Records from a dataset:
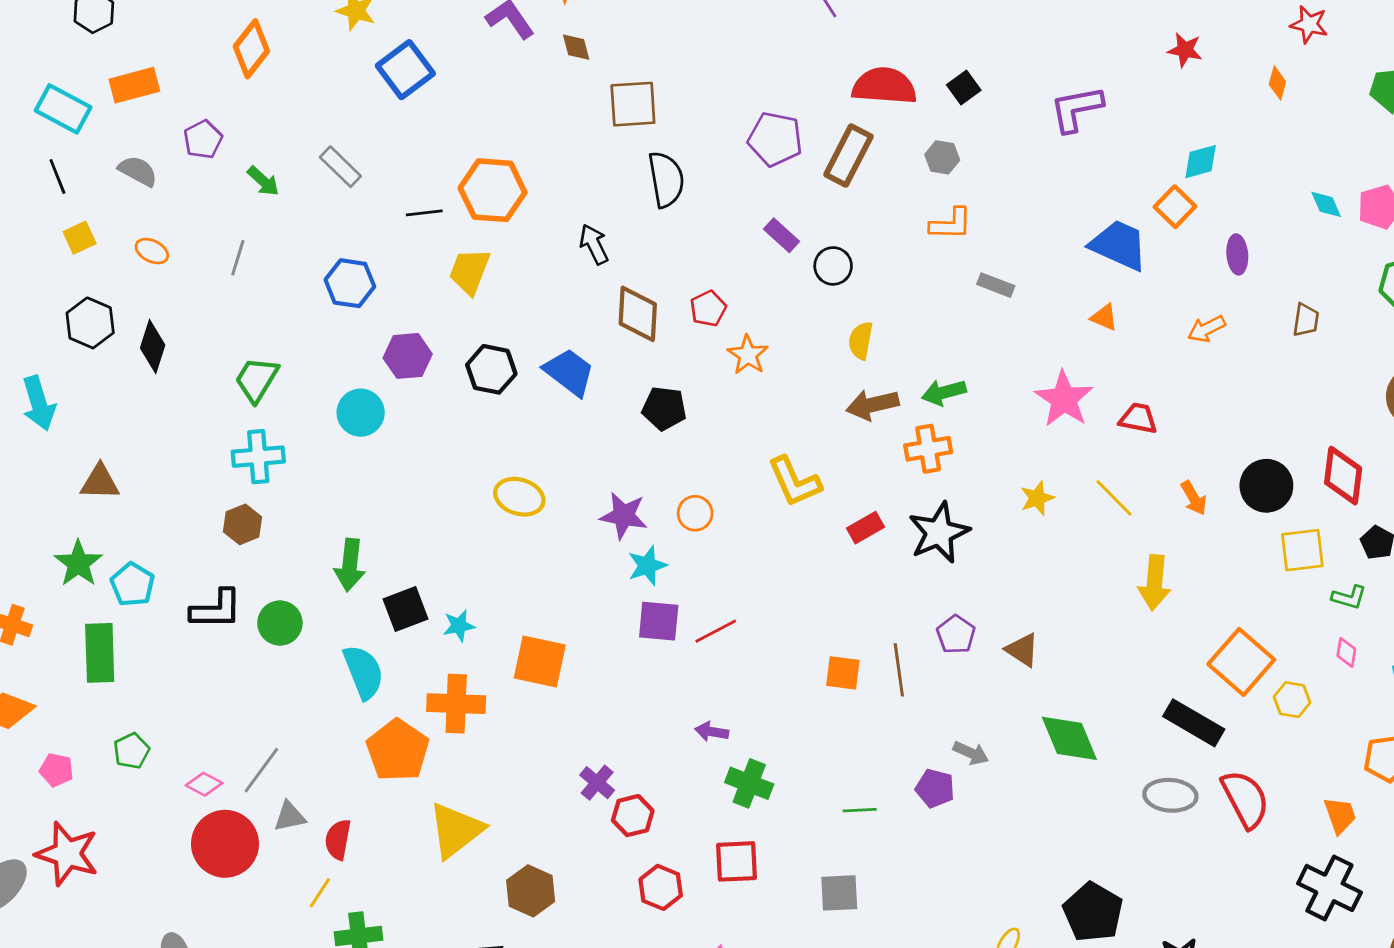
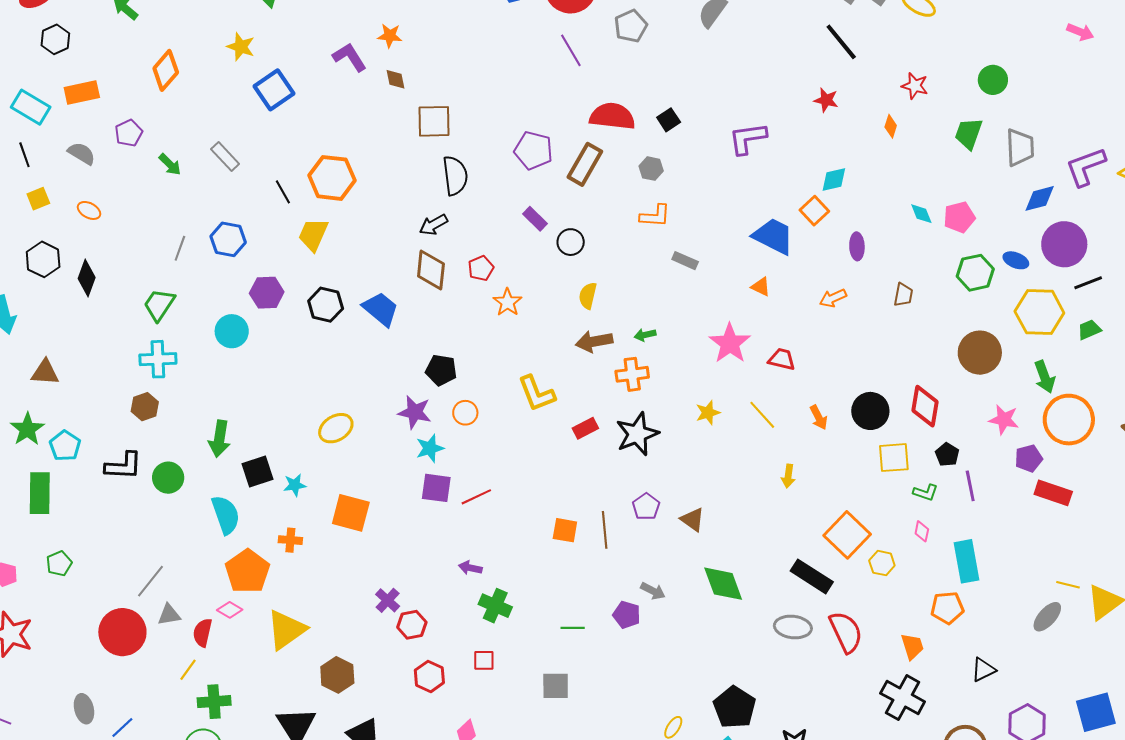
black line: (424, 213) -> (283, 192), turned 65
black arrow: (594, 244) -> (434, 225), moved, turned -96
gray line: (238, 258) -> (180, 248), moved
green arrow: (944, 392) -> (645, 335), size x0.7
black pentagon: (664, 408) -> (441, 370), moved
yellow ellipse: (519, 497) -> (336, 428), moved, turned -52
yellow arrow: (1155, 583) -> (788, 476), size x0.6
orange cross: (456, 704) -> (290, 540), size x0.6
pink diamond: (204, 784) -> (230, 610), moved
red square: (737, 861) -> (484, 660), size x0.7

- TASK DIRECTIONS -
The records above must be output exactly, except for their pictures.

- WRITTEN ANSWER -
black line: (424, 213) -> (283, 192), turned 65
black arrow: (594, 244) -> (434, 225), moved, turned -96
gray line: (238, 258) -> (180, 248), moved
green arrow: (944, 392) -> (645, 335), size x0.7
black pentagon: (664, 408) -> (441, 370), moved
yellow ellipse: (519, 497) -> (336, 428), moved, turned -52
yellow arrow: (1155, 583) -> (788, 476), size x0.6
orange cross: (456, 704) -> (290, 540), size x0.6
pink diamond: (204, 784) -> (230, 610), moved
red square: (737, 861) -> (484, 660), size x0.7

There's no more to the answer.